Starting at the line that has "repainted | cobalt" and stopping after the line that has "repainted | crimson", reproduce the listing below exactly; omit everything else.

THE DATA section start

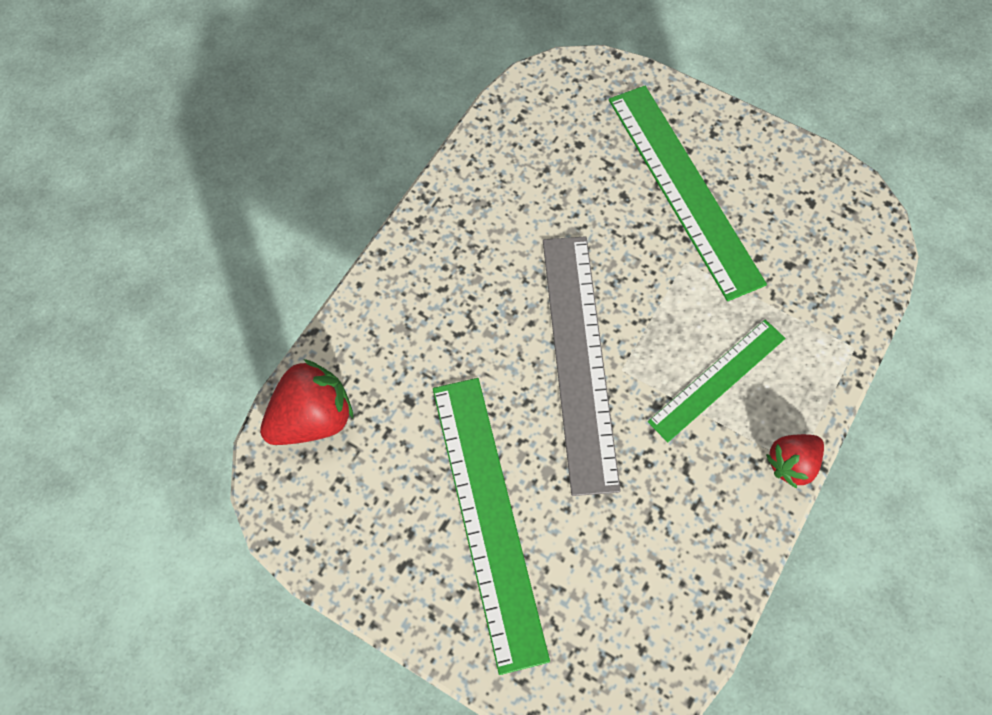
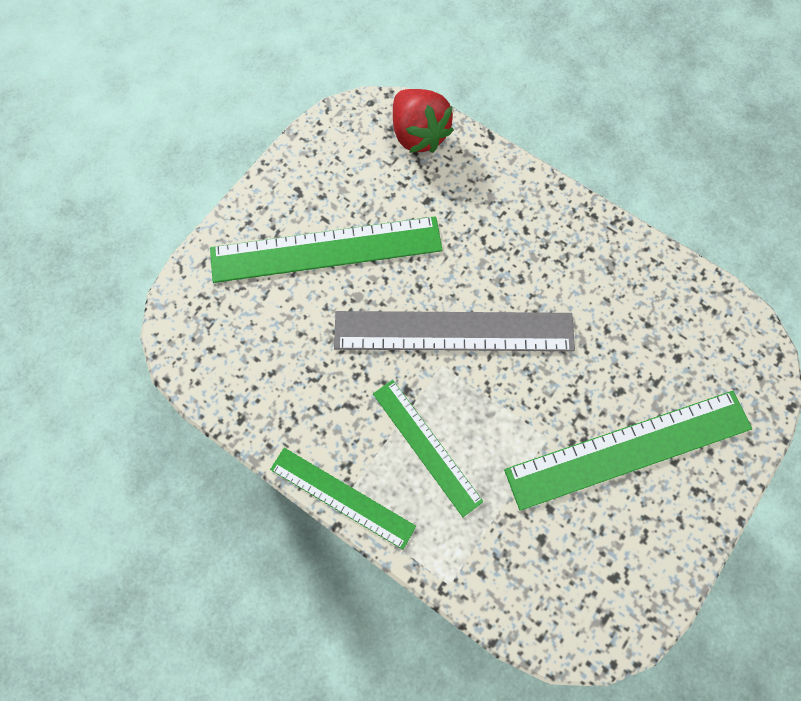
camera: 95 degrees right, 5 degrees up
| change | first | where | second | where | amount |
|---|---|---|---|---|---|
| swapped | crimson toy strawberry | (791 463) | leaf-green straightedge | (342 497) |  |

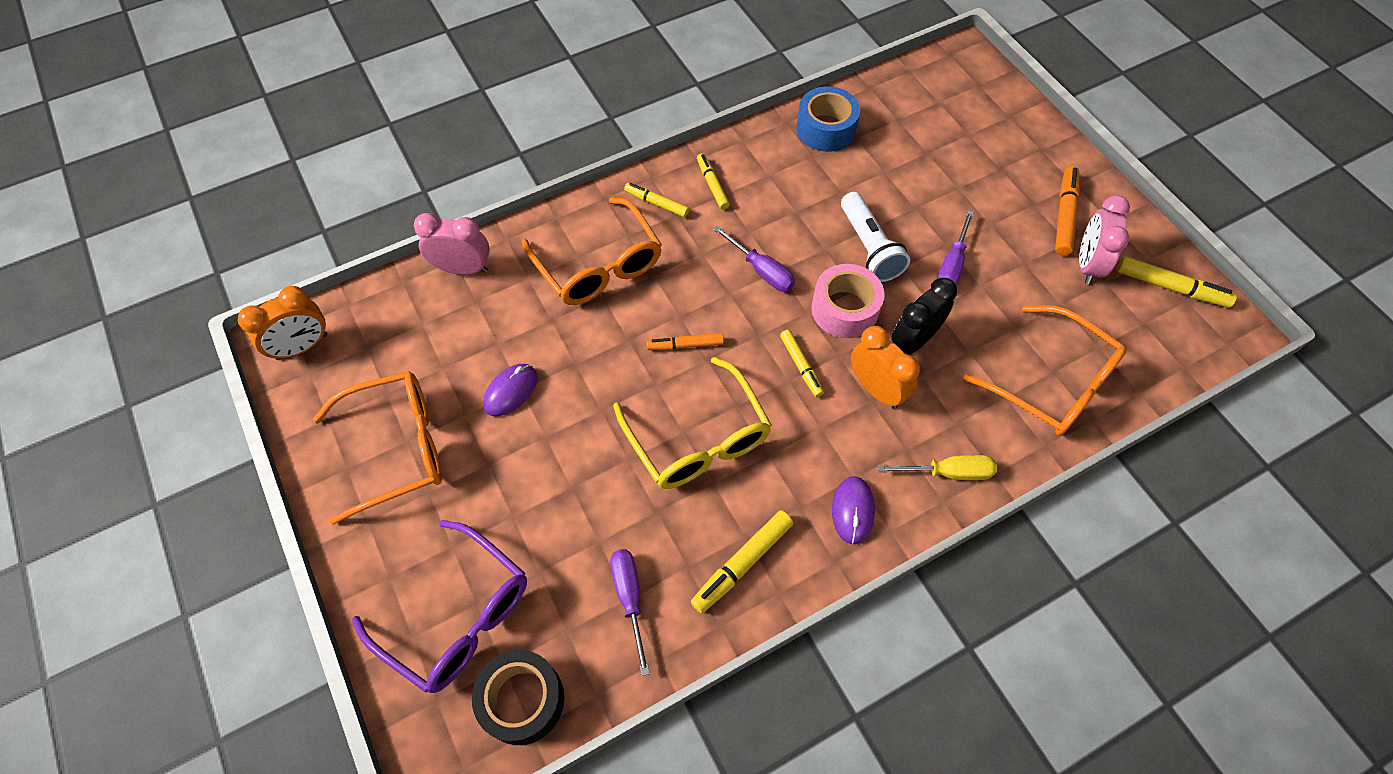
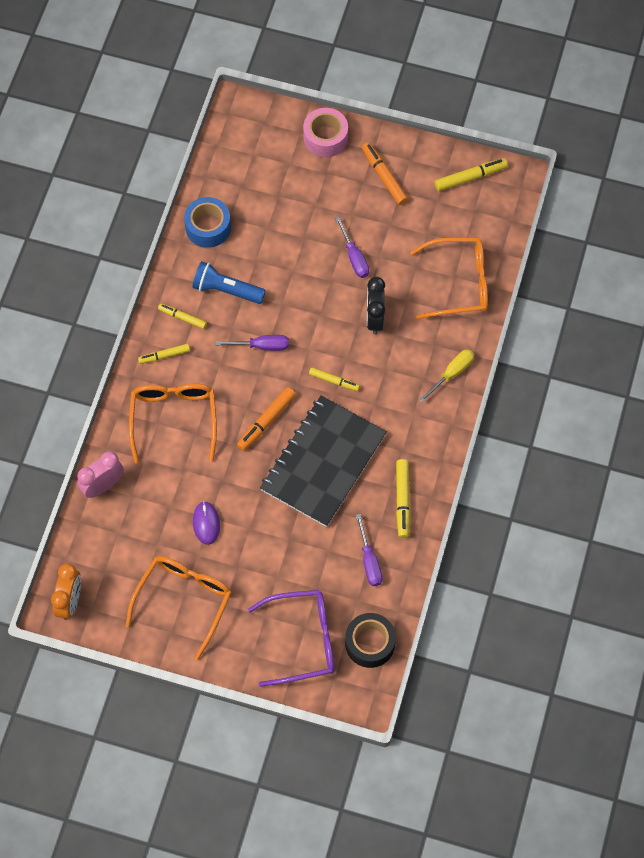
camera: 45 degrees left, 5 degrees up
| change | first | where | second | where | amount |
|---|---|---|---|---|---|
| gone | pure white pocket torch | (869 247) |  |  |  |
| gone | pink alarm clock | (1087 264) |  |  |  |
| rotated | bright orange spectacles | (599 265) |  | (174 419) | 105 degrees counterclockwise |
| shifted | pink roll of tape | (844 309) |  | (325 138) |  |
| gone | bright orange alarm clock | (876 389) |  |  |  |
| scaled | bright orange marker | (685 345) |  | (266 421) | x1.50 |
| swapped | yellow spectacles | (698 439) | ebony notepad | (323 462) |  |
| gone | purple mouse | (852 511) |  |  |  |
| rotated | purple screwdriver | (629 598) |  | (369 561) | 135 degrees counterclockwise |
| new |  |  | cobalt pocket torch | (226 290) |  |

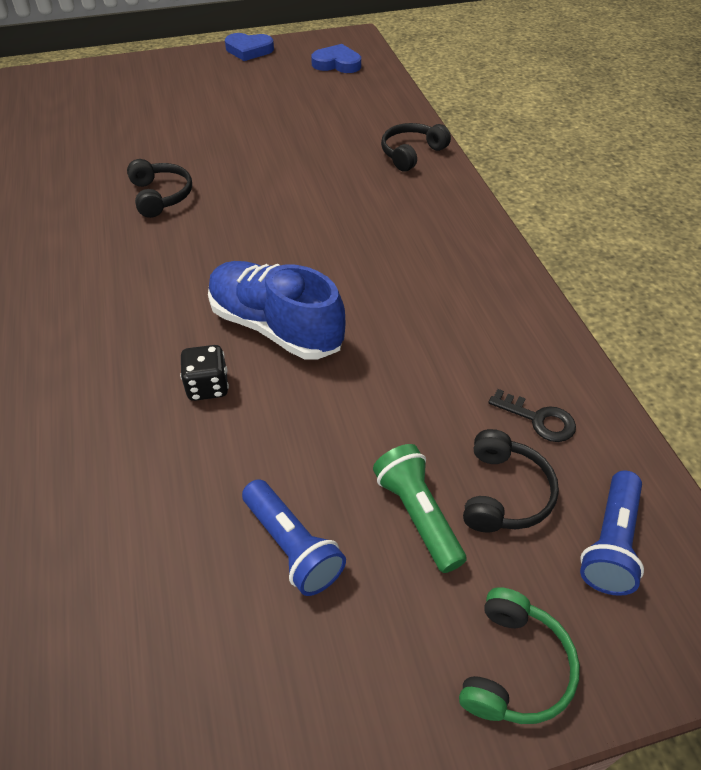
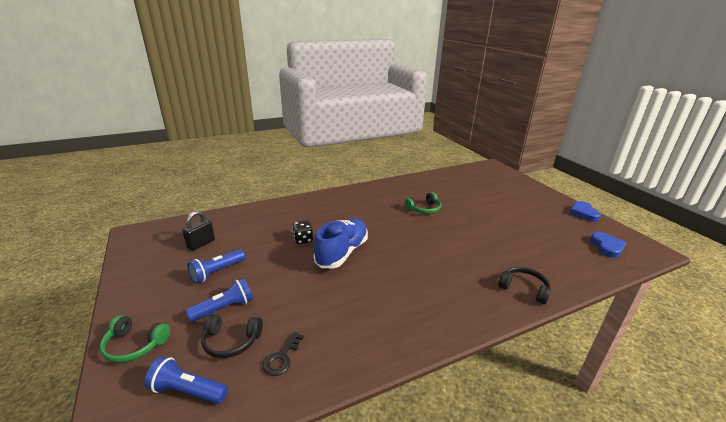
camera: 80 degrees right, 20 degrees down
| change | first | where | second | where | amount |
|---|---|---|---|---|---|
| repainted | ebony over-ear headphones | (161 196) | leaf-green over-ear headphones | (424 209) |  |
| repainted | leaf-green pocket torch | (417 515) | cobalt pocket torch | (224 308) |  |
| new |  |  | ebony small lock | (201 244) |  |

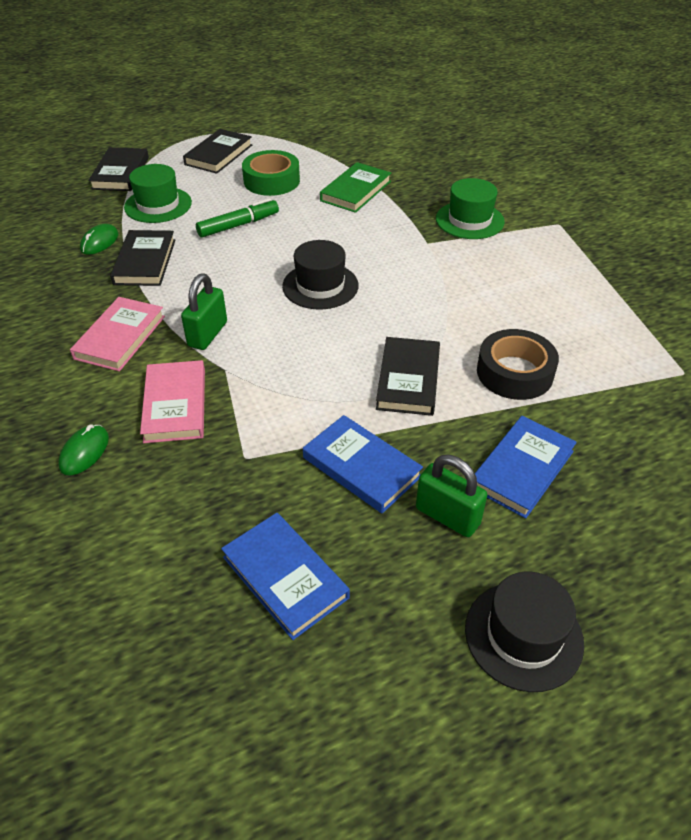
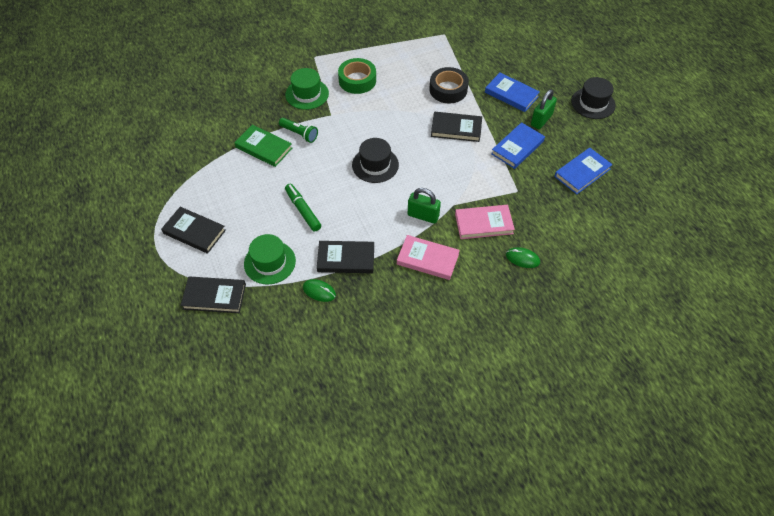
camera: 90 degrees left, 10 degrees up
| change | first | where | second | where | amount |
|---|---|---|---|---|---|
| shifted | leaf-green roll of tape | (271 181) |  | (357 80) |  |
| new |  |  | leaf-green pocket torch | (299 134) |  |

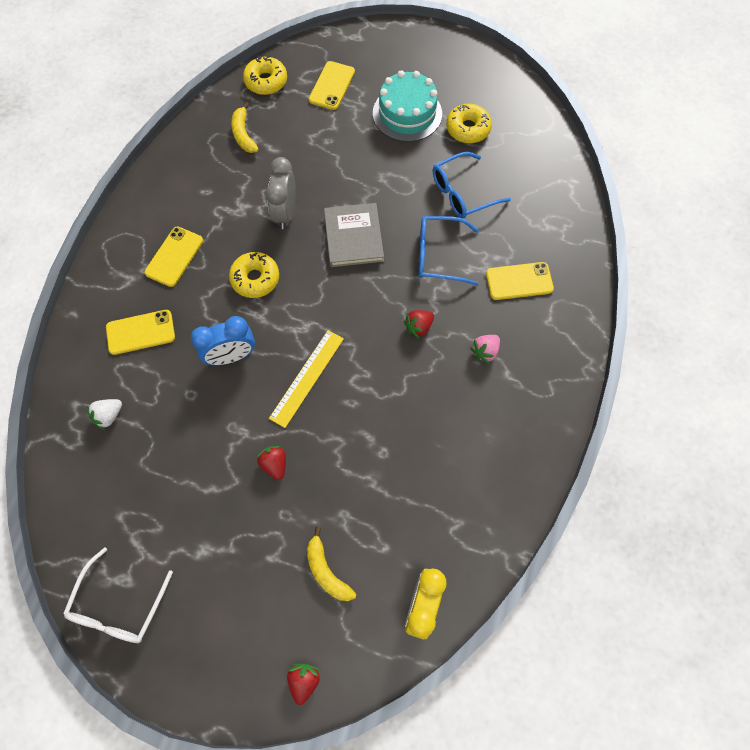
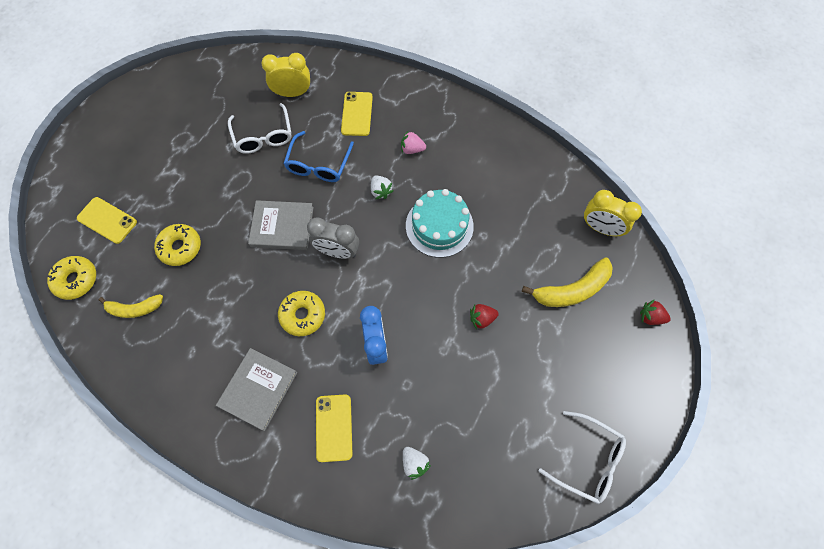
camera: 80 degrees left, 0 degrees up
| change | first | where | second | where | amount |
|---|---|---|---|---|---|
| shifted | aqua cake | (407 113) |  | (439 226) |  |
| shifted | yellow doughnut | (467 129) |  | (180 247) |  |
| repainted | cobalt spectacles | (462 193) | pure white spectacles | (263 136) |  |
| shifted | grey alarm clock | (285 213) |  | (337 251) |  |
| swapped | yellow smartphone | (174 256) | grey book | (258 389) |  |
| repainted | crimson toy strawberry | (418 327) | pure white toy strawberry | (381 191) |  |
| gone | yellow straightedge | (307 377) |  |  |  |
| rotated | pink toy strawberry | (485 351) |  | (412 149) | 135 degrees clockwise |
| scaled | yellow banana fruit | (326 571) |  | (572 290) | x1.54 |
| new |  |  | yellow alarm clock | (293 93) |  |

THE DATA section end

### RESPONSE BOX:
| repainted | cobalt spectacles | (462 193) | pure white spectacles | (263 136) |  |
| shifted | grey alarm clock | (285 213) |  | (337 251) |  |
| swapped | yellow smartphone | (174 256) | grey book | (258 389) |  |
| repainted | crimson toy strawberry | (418 327) | pure white toy strawberry | (381 191) |  |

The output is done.